**WHAT THIS TASK INVOLVES**
Search the material for the string "cupcake", then return every line where it is found.

**GIVEN RECORDS**
[Start of Attachment]

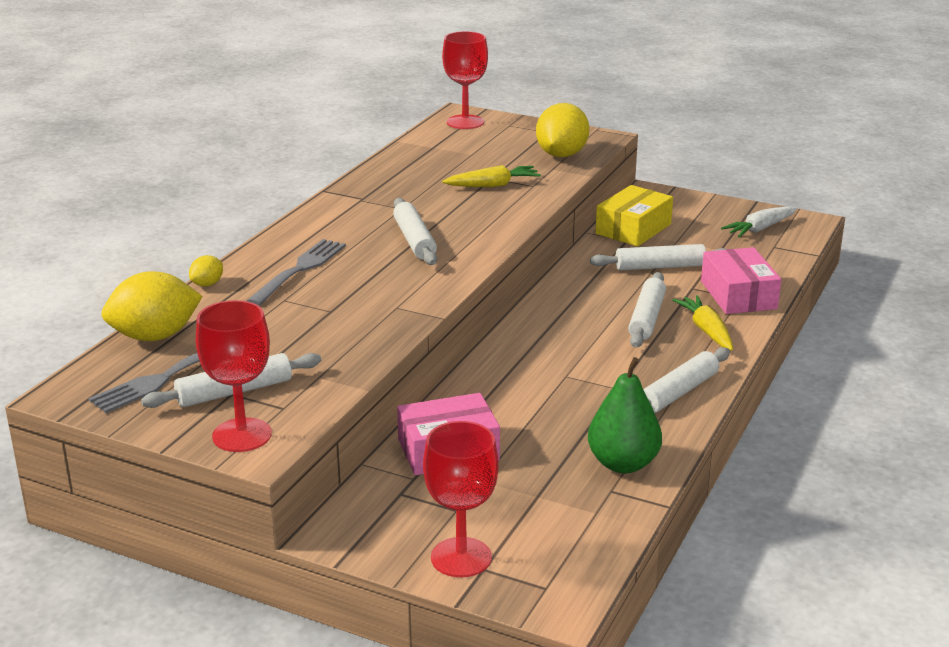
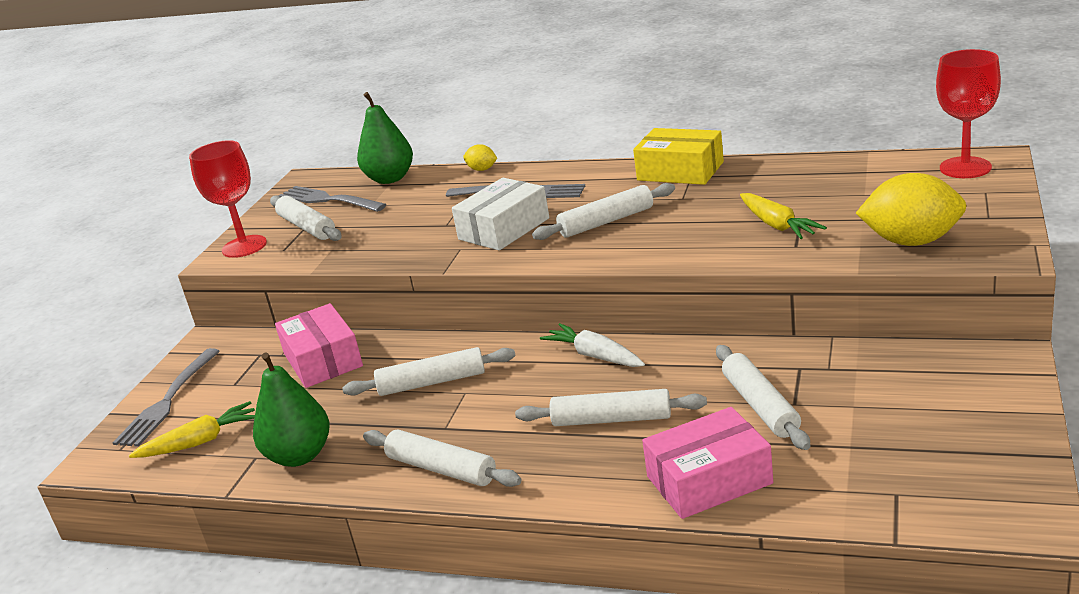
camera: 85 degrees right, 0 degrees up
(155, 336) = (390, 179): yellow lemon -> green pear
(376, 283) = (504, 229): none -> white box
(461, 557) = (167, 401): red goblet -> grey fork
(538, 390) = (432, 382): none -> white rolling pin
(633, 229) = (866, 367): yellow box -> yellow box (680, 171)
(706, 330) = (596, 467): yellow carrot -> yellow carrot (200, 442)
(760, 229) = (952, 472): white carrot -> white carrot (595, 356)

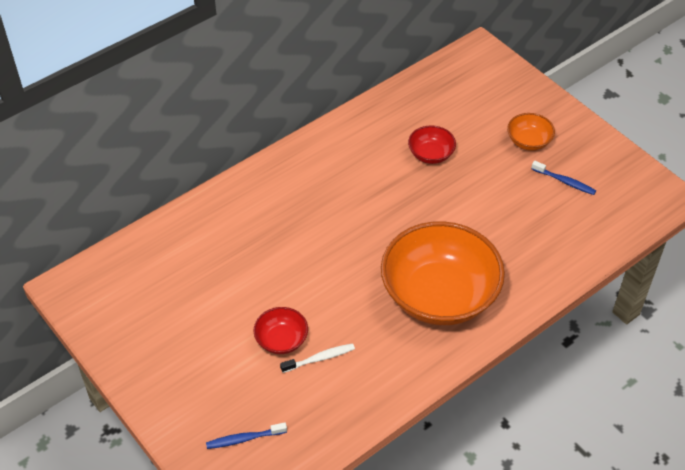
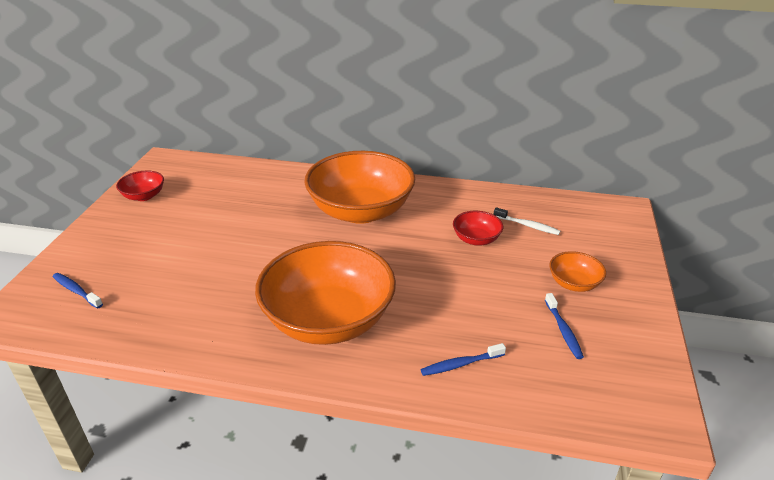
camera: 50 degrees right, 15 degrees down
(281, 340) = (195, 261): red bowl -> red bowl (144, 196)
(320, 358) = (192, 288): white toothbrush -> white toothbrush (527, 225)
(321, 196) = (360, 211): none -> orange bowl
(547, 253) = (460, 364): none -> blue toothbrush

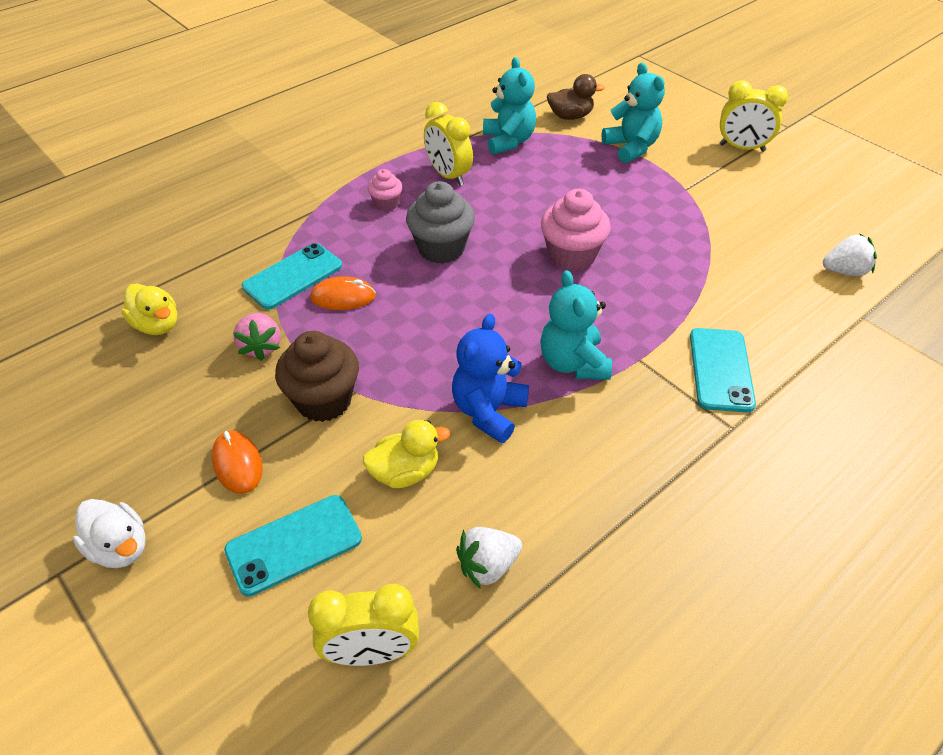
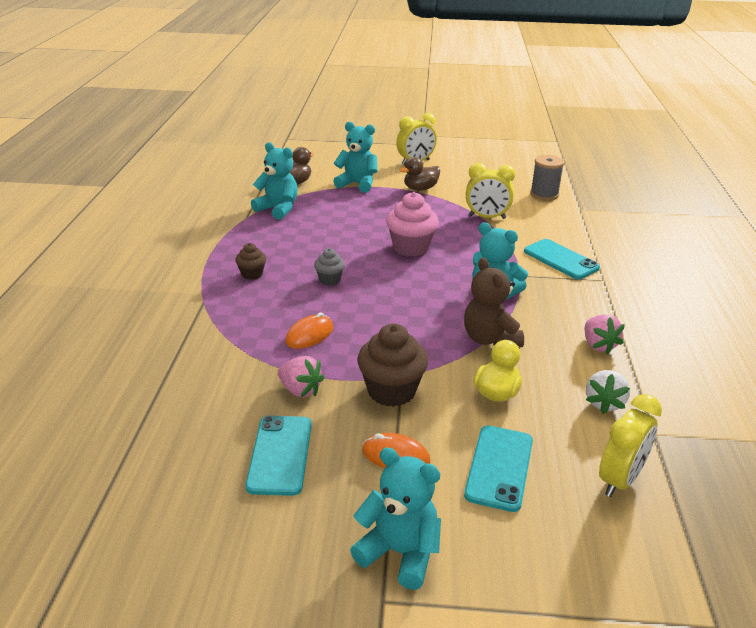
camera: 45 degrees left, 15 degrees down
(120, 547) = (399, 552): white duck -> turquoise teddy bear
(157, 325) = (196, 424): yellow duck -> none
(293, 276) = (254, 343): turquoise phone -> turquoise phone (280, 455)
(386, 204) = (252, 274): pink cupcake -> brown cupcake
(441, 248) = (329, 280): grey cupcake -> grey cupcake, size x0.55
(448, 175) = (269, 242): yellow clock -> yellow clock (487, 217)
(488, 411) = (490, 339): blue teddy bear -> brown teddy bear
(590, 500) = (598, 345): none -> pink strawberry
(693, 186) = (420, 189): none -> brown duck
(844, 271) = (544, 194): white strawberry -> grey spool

[End of Attachment]
[Start of Attachment]

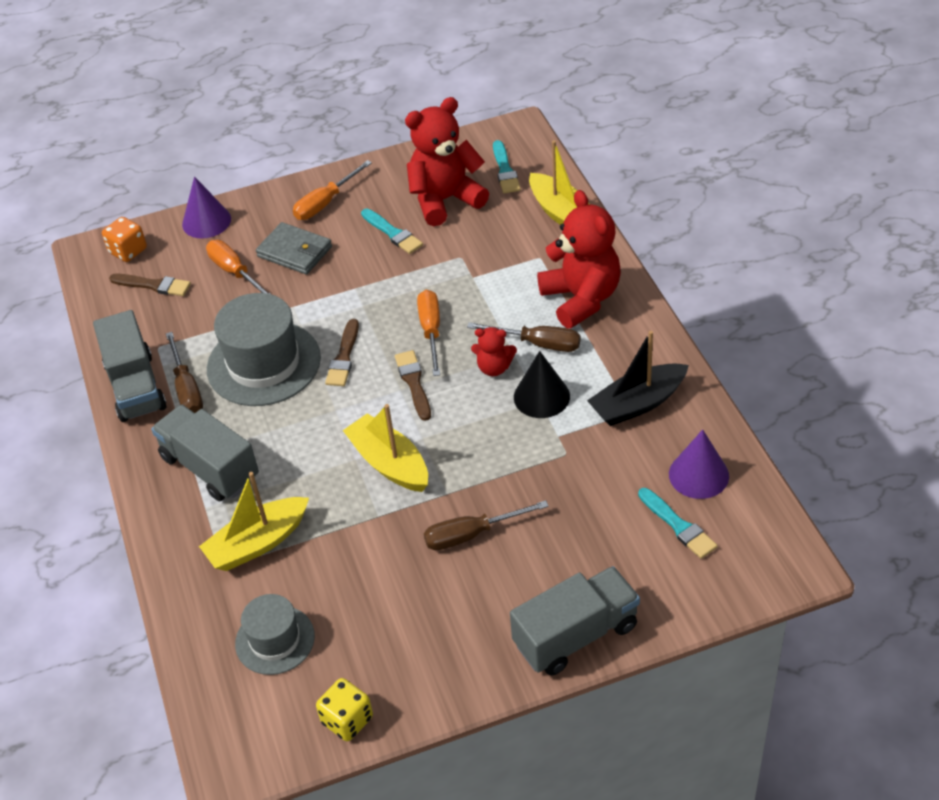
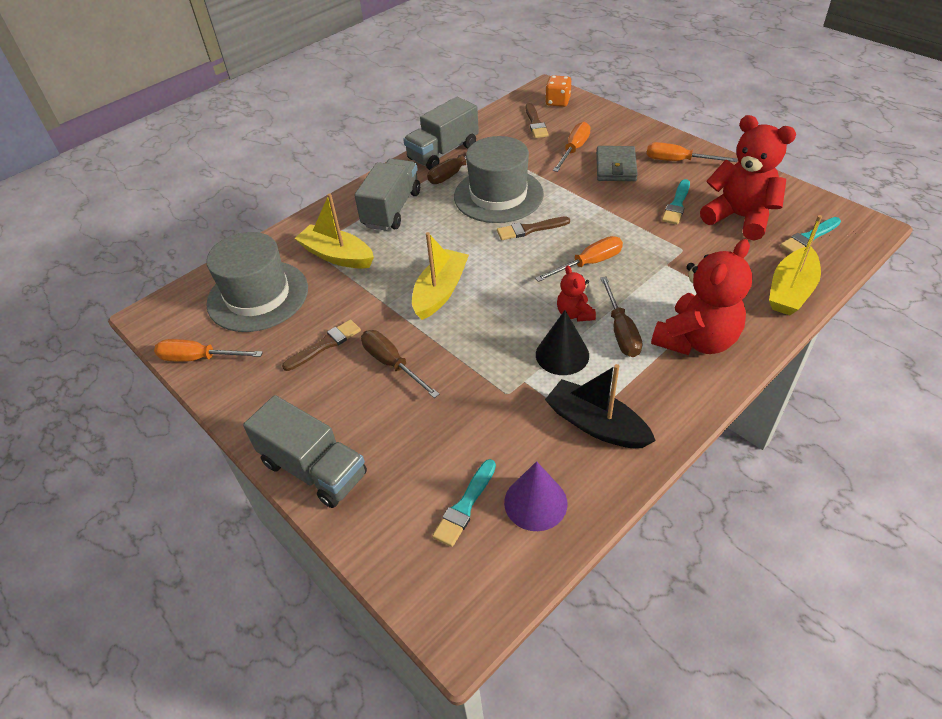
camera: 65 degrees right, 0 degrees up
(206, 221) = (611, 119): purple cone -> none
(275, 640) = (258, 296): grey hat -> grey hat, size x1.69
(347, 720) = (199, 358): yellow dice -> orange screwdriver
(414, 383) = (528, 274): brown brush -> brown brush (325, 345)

[End of Attachment]

**COMPLETED EXERCISE**
(386, 204) = (252, 274): pink cupcake -> brown cupcake
(441, 248) = (329, 280): grey cupcake -> grey cupcake, size x0.55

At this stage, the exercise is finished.